> **EXERCISE DESCRIPTION**
Within the material below, locate the line with "camera: 10 degrees right, 15 degrees down" and the line with "(563, 343) = (750, 374): none", then return those two lines and all lines between them, exactly as written.

> **RECORDS SHOWN**
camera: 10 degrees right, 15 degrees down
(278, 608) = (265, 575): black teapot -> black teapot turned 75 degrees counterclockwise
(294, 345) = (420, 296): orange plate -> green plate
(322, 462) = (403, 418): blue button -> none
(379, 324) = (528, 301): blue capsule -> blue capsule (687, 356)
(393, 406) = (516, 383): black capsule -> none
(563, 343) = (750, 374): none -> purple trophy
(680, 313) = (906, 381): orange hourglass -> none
---
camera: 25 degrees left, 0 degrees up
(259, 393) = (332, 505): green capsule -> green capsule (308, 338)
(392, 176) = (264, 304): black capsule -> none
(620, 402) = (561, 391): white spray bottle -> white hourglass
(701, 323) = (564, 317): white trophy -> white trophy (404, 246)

> **TASK ANSWER**
camera: 10 degrees right, 15 degrees down
(278, 608) = (265, 575): black teapot -> black teapot turned 75 degrees counterclockwise
(294, 345) = (420, 296): orange plate -> green plate
(322, 462) = (403, 418): blue button -> none
(379, 324) = (528, 301): blue capsule -> blue capsule (687, 356)
(393, 406) = (516, 383): black capsule -> none
(563, 343) = (750, 374): none -> purple trophy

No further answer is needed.